**** Collected data ****

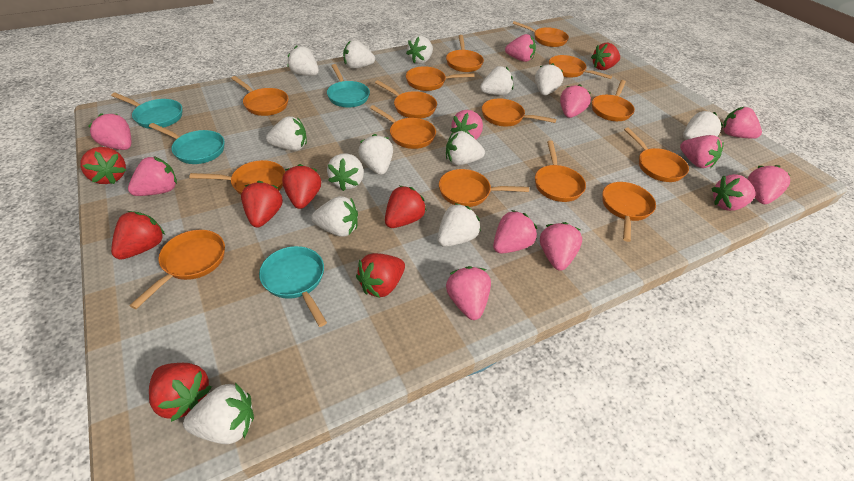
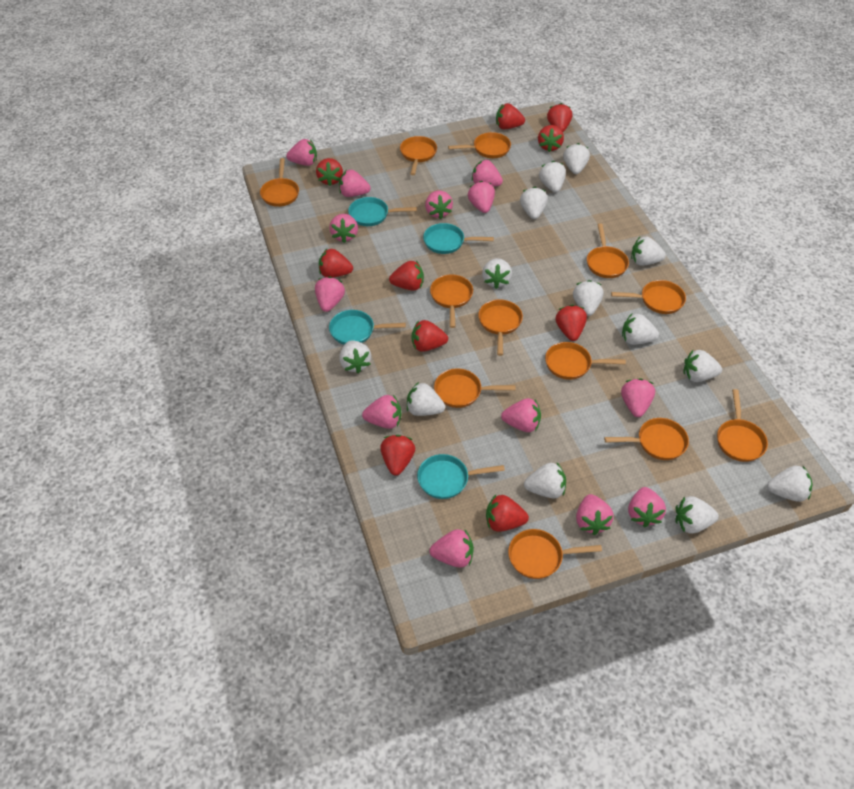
orange pan: 15 -> 12
pink strawberry: 12 -> 13
red strawberry: 8 -> 10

****

Return every line above exactly, omitting images.

The answer ▸
orange pan: 15 -> 12
pink strawberry: 12 -> 13
red strawberry: 8 -> 10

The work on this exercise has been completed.